Object transformation records:
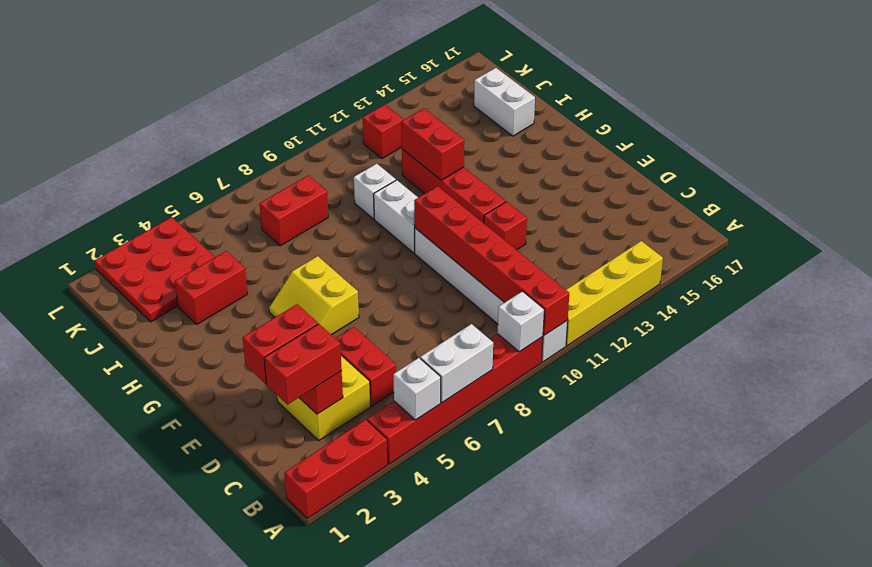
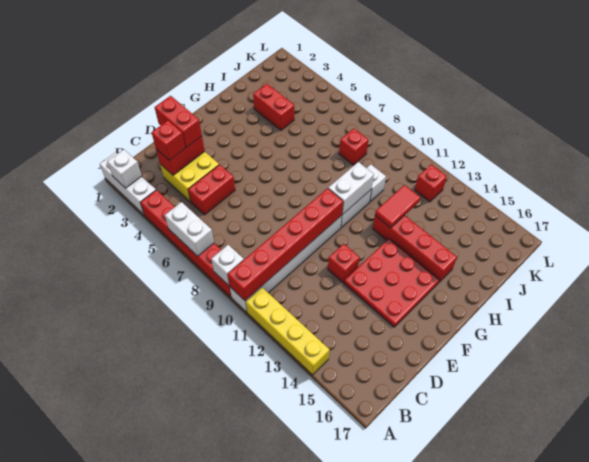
red brick A1:A3 level 1 -> white brick A1:A3 level 1
white brick A5 level 2 -> white brick A2 level 2
red brick C2:C3 level 3 -> red brick C3 level 3
yellow slope F5:G6 level 1 top 6 -> none
red brick F12:I12 level 1 -> red brick H12:H15 level 1
red brick H12:I12 level 2 -> red tile H12:I12 level 2
white brick I16:J16 level 1 -> white brick G10:H10 level 2
red plate J2:L4 level 1 -> red plate E13:G15 level 1
red brick J7:J8 level 1 -> red brick J8 level 1

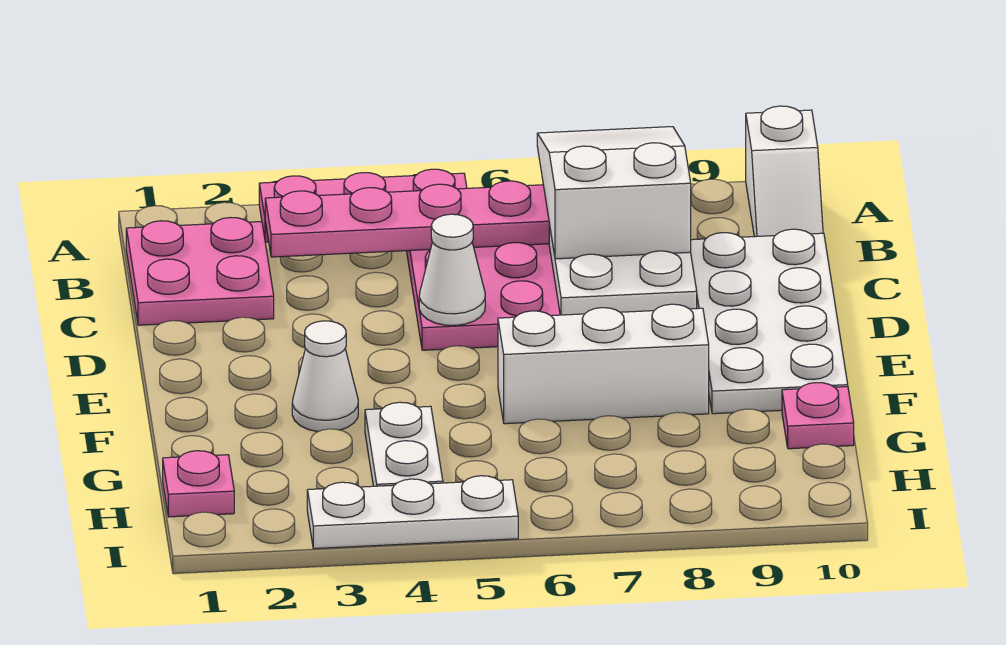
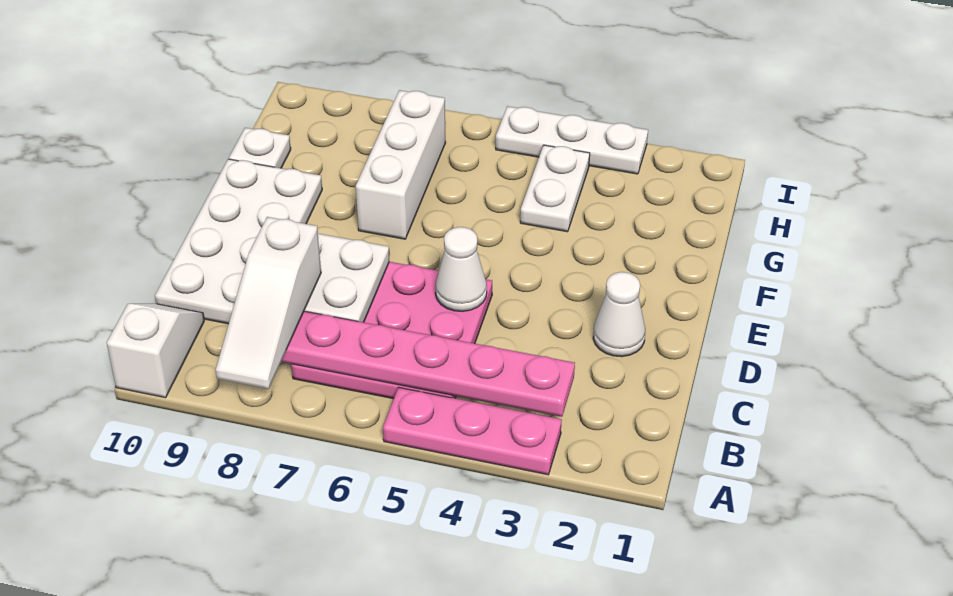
white slope A7:C8 level 3 top C -> white slope A8:C8 level 3 top C
pink plate B1:C2 level 1 -> none
white cone F3 level 1 -> white cone D2 level 1
white brick F6:F8 level 1 -> white brick F7:H7 level 1
pink plate G10 level 1 -> white plate G10 level 1
pink plate H1 level 1 -> none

> _WHAT IS BEING ASKED_
Starting at the line that contains "pink plate G10", return every line through the last one above, exactly as written.

> _SOLUTION TO THE EXERCISE_
pink plate G10 level 1 -> white plate G10 level 1
pink plate H1 level 1 -> none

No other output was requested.